### REQUIREMENT
Copy each of the entries below faithfully, setting aside any pictures.

### SOURCE MATERIAL
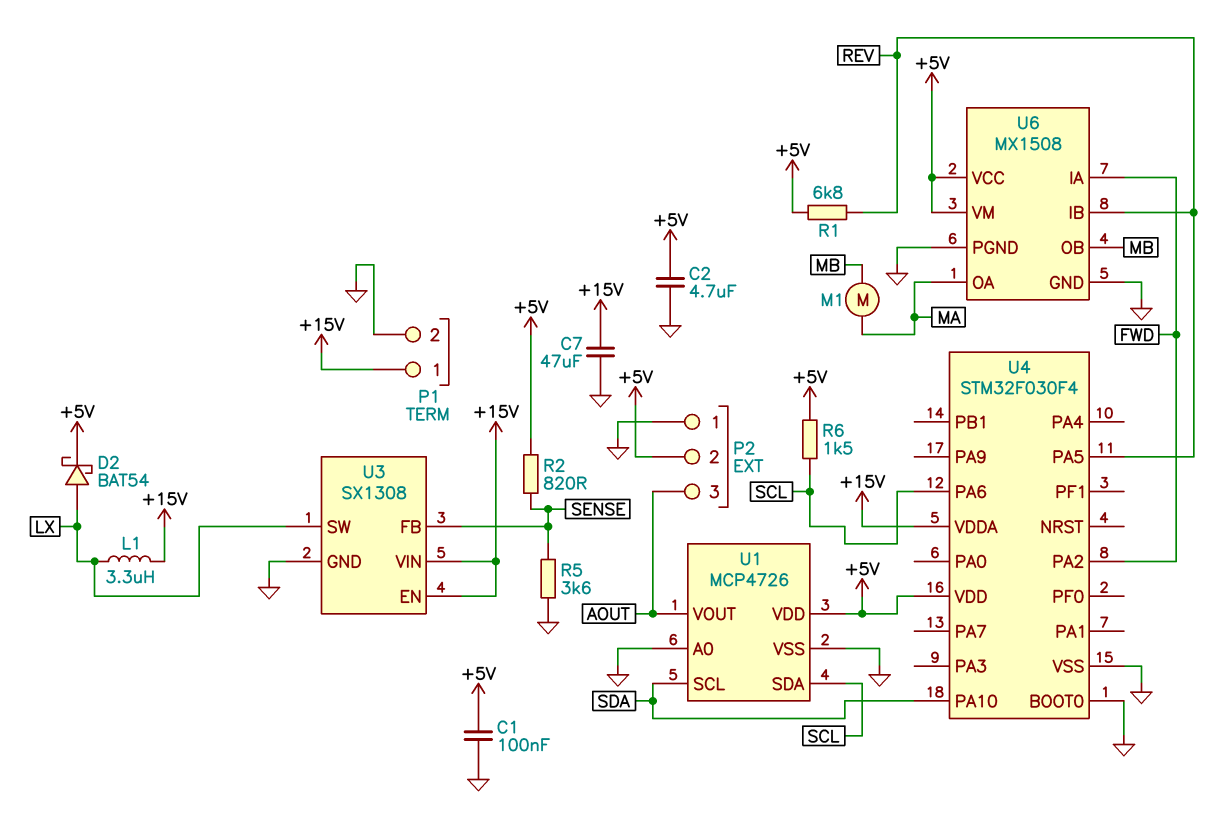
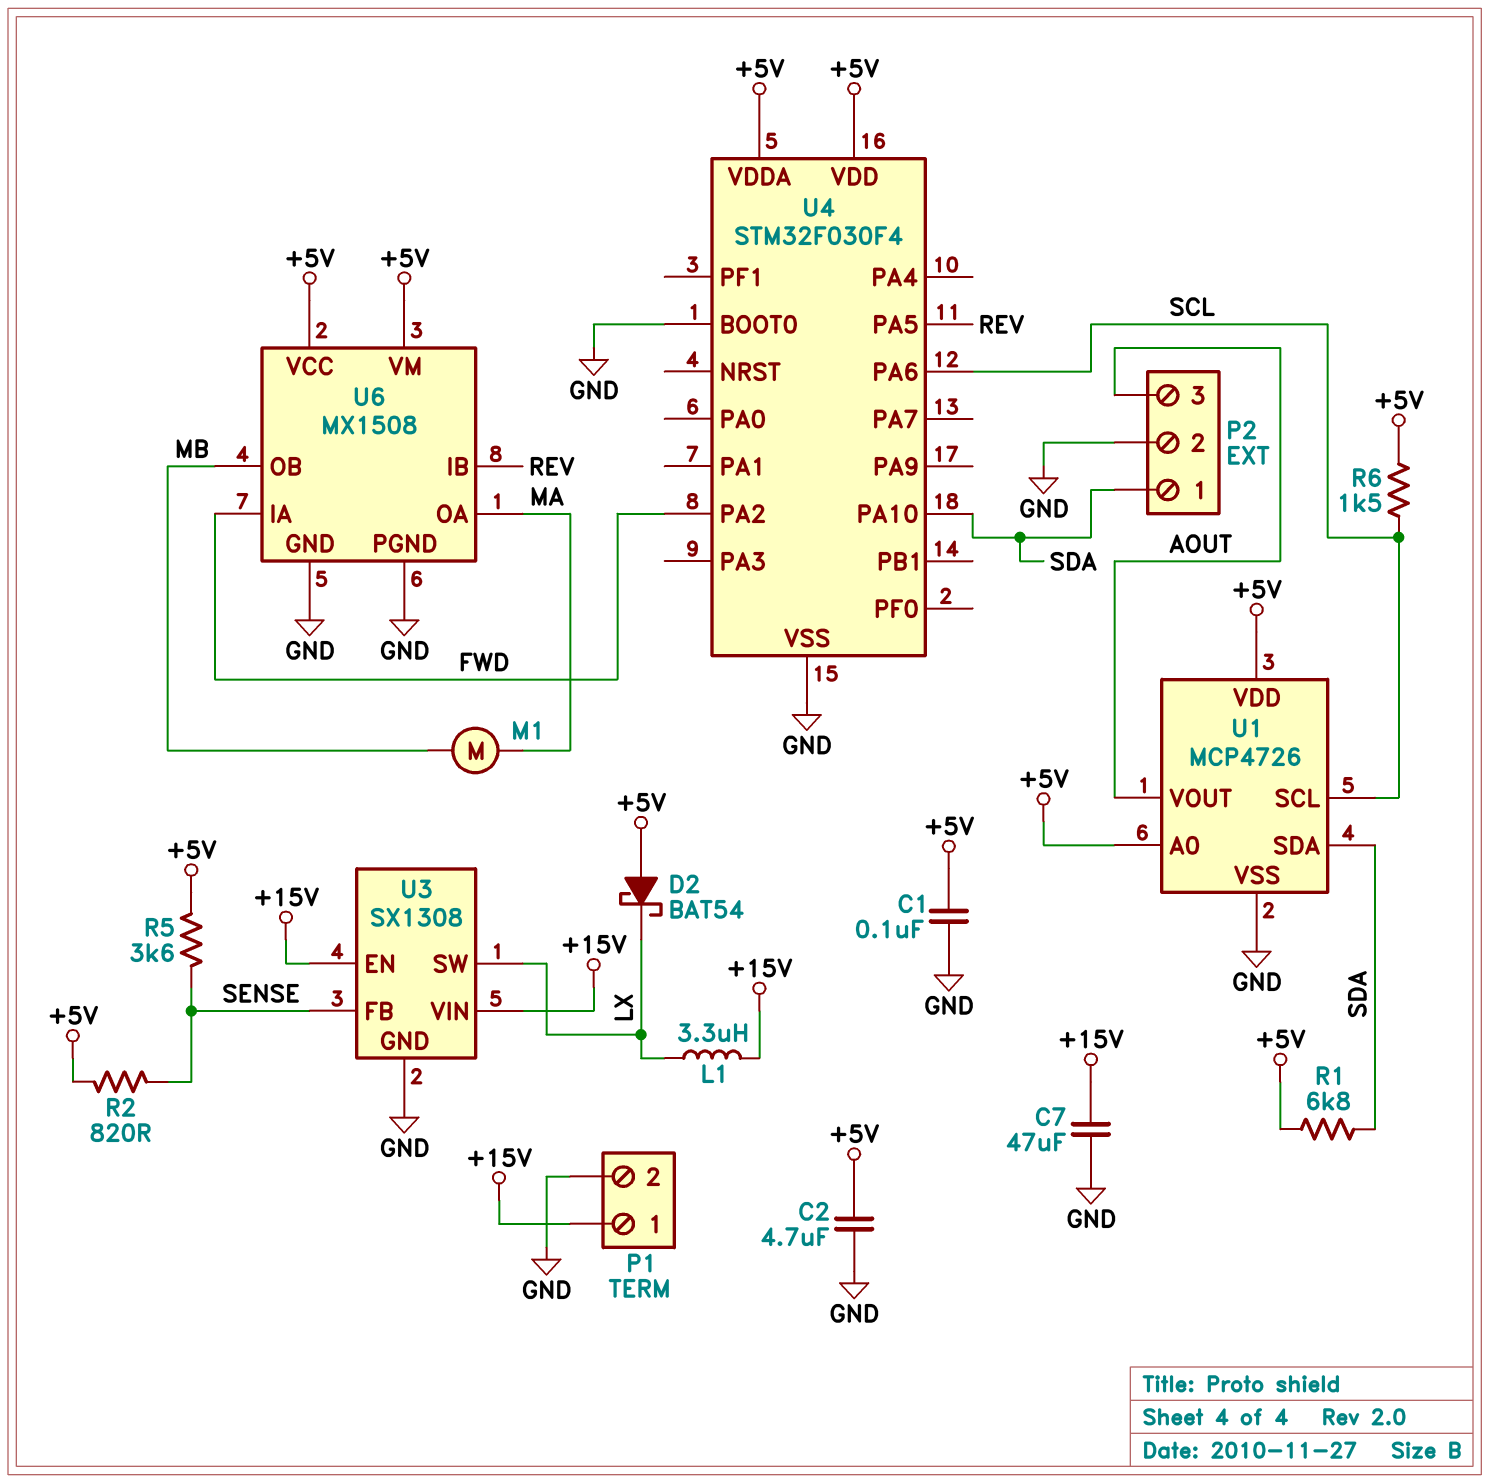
D2: schottky BAT54 (A LX, K +5V) -> schottky BAT54 (A +5V, K LX)
P2 pin 1: GND -> SDA
P2 pin 2: +5V -> GND
R1: 6.8k (+5V, REV) -> 6.8k (+5V, SDA)
R5: 3.6k (GND, SENSE) -> 3.6k (+5V, SENSE)
U1 pin A0: GND -> +5V
U1 pin SCL: SDA -> SCL
U1 pin SDA: SCL -> SDA
U4 pin VDDA: +15V -> +5V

### ANSWER SPACE
D2: schottky BAT54 (A LX, K +5V) -> schottky BAT54 (A +5V, K LX)
P2 pin 1: GND -> SDA
P2 pin 2: +5V -> GND
R1: 6.8k (+5V, REV) -> 6.8k (+5V, SDA)
R5: 3.6k (GND, SENSE) -> 3.6k (+5V, SENSE)
U1 pin A0: GND -> +5V
U1 pin SCL: SDA -> SCL
U1 pin SDA: SCL -> SDA
U4 pin VDDA: +15V -> +5V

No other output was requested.